(What is expected): Each record below gets repeated exactly, and pictures stay out of the copy.

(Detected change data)
───

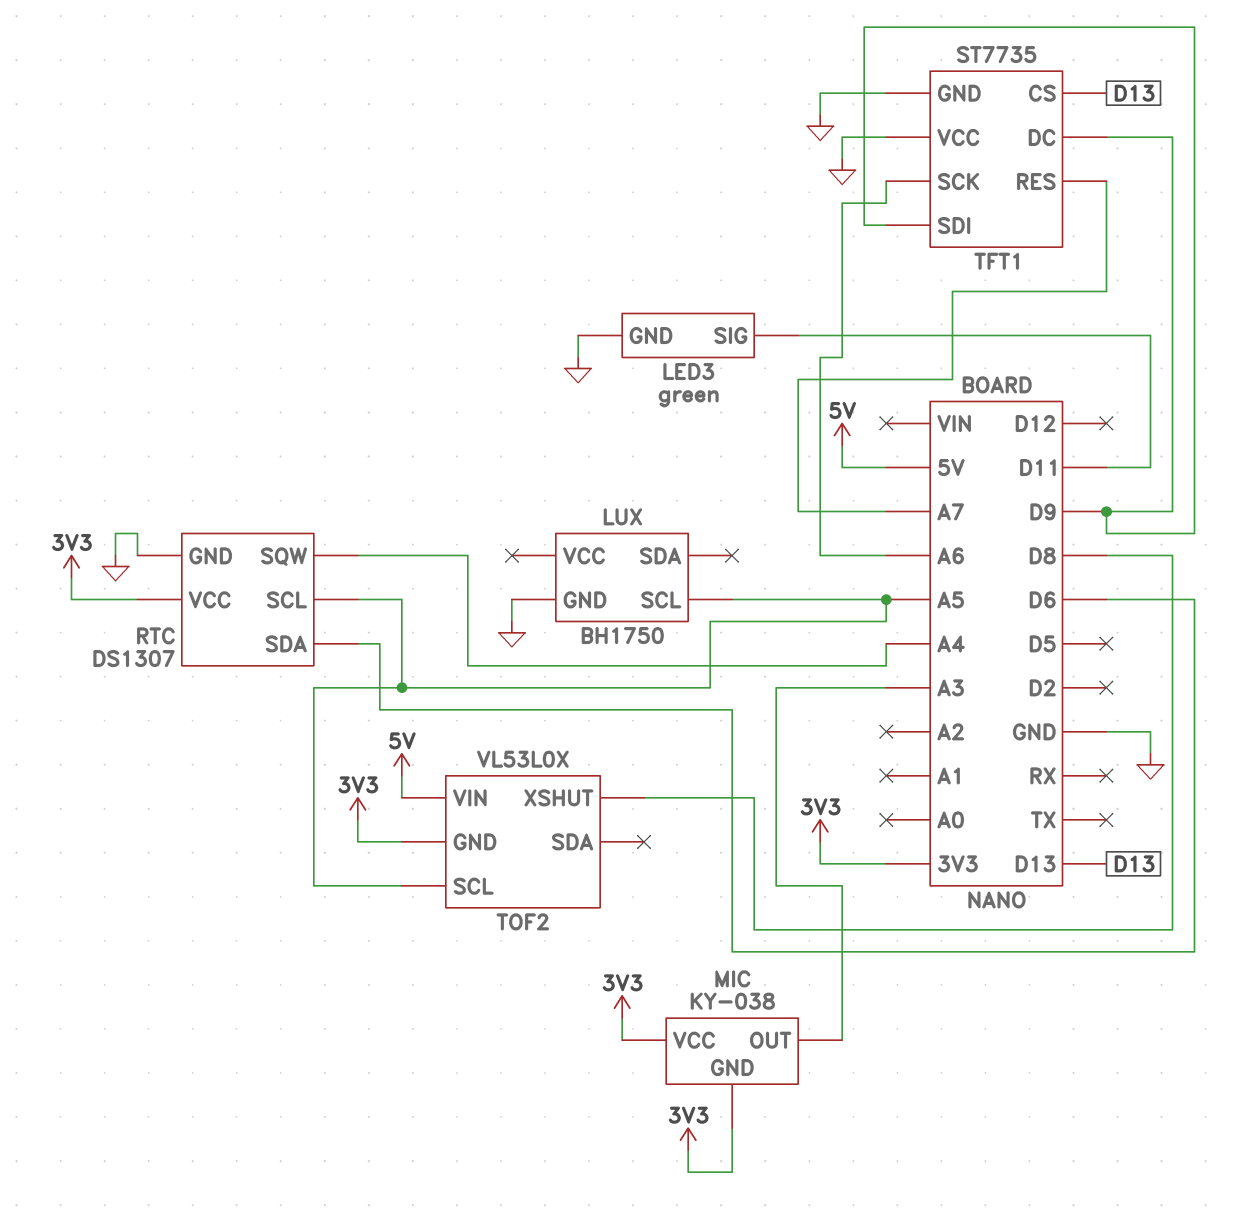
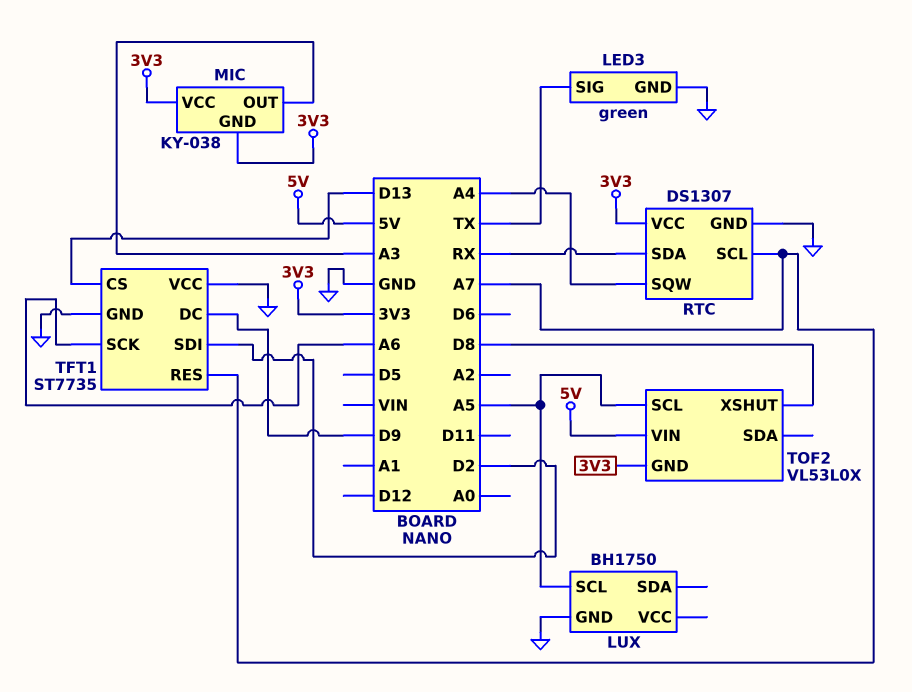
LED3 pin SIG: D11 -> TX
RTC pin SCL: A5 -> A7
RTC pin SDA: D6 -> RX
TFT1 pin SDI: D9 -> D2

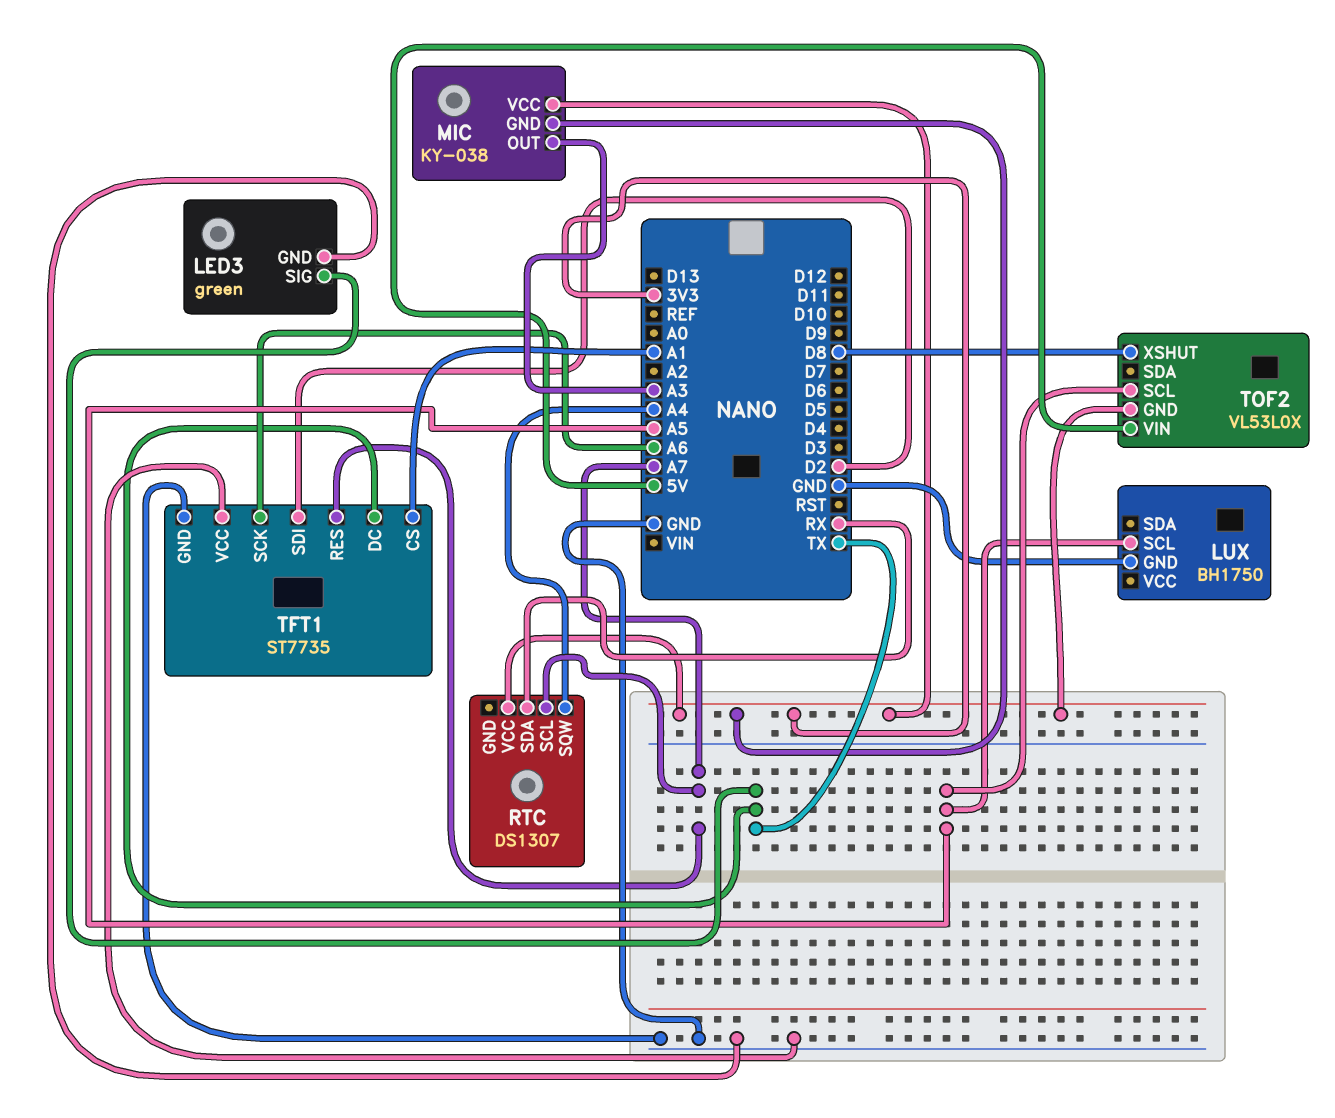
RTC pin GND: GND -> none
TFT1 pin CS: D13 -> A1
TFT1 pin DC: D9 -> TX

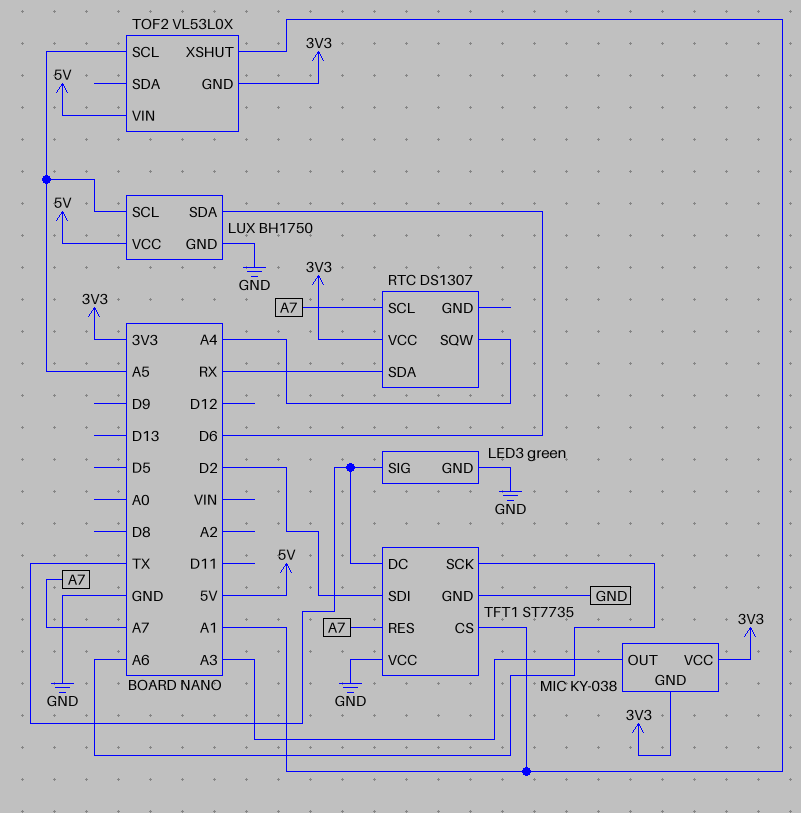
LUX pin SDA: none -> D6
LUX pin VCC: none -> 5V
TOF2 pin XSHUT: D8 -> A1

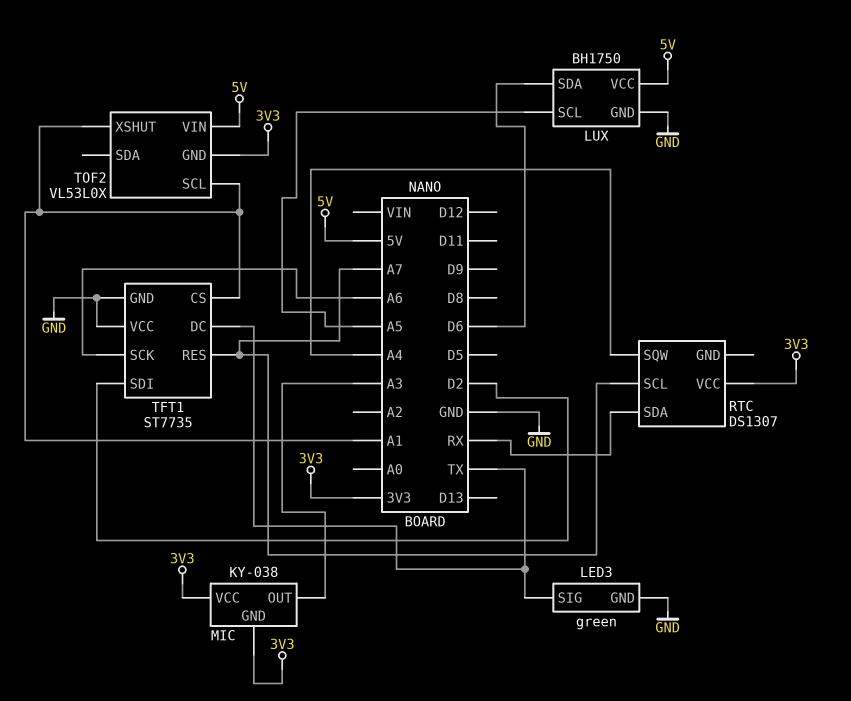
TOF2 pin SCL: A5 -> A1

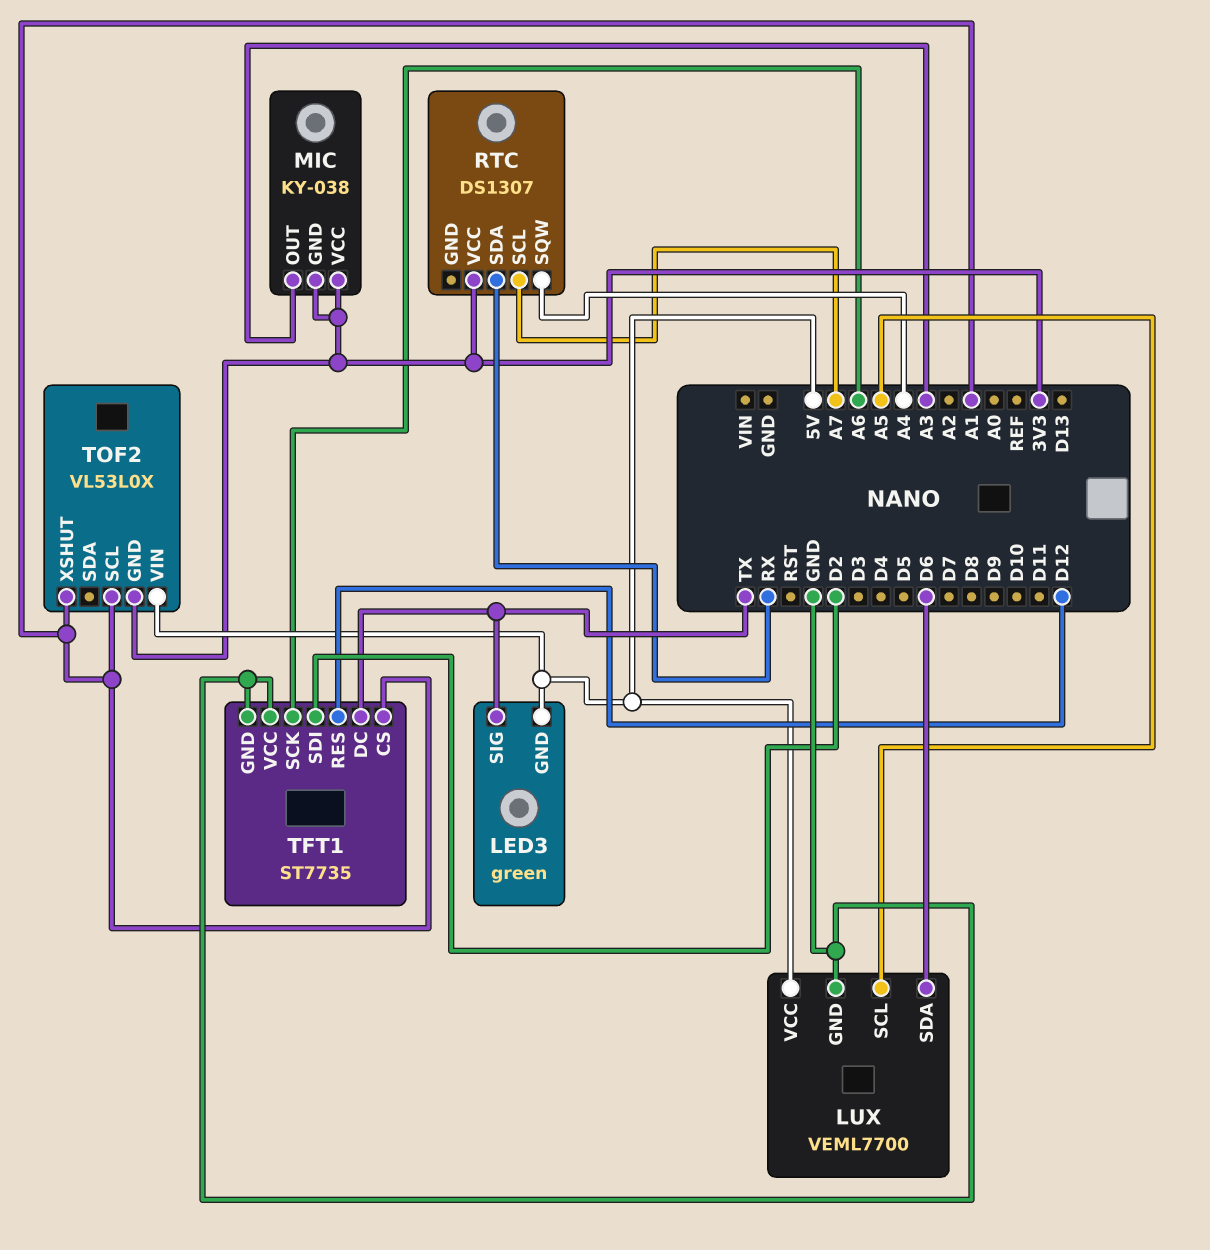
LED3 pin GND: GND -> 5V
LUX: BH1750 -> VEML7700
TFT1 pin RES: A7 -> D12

───

(Expected answer):
LED3 pin SIG: D11 -> TX
RTC pin SCL: A5 -> A7
RTC pin SDA: D6 -> RX
TFT1 pin SDI: D9 -> D2

RTC pin GND: GND -> none
TFT1 pin CS: D13 -> A1
TFT1 pin DC: D9 -> TX

LUX pin SDA: none -> D6
LUX pin VCC: none -> 5V
TOF2 pin XSHUT: D8 -> A1

TOF2 pin SCL: A5 -> A1

LED3 pin GND: GND -> 5V
LUX: BH1750 -> VEML7700
TFT1 pin RES: A7 -> D12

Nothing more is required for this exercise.